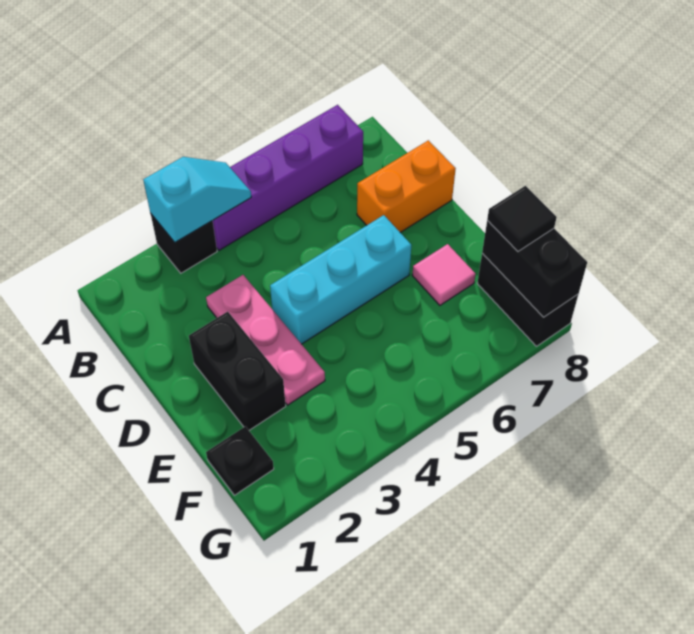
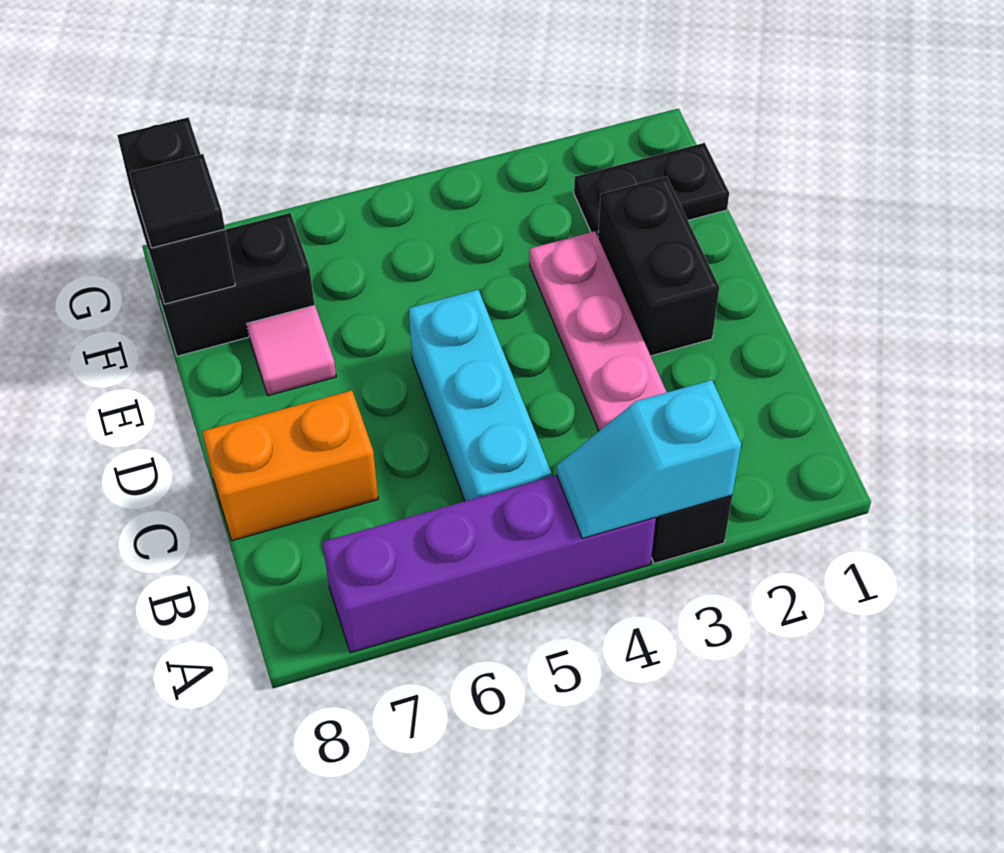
cyan brick D4:D6 level 1 -> cyan brick B5:D5 level 1
black plate F1 level 1 -> black plate F1:F2 level 1
black brick F8:G8 level 1 -> black brick F7:F8 level 1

» **Task to carry out**:
Once the pictures are set aside, give the listing again word for word.

» **Task solution**:
cyan brick D4:D6 level 1 -> cyan brick B5:D5 level 1
black plate F1 level 1 -> black plate F1:F2 level 1
black brick F8:G8 level 1 -> black brick F7:F8 level 1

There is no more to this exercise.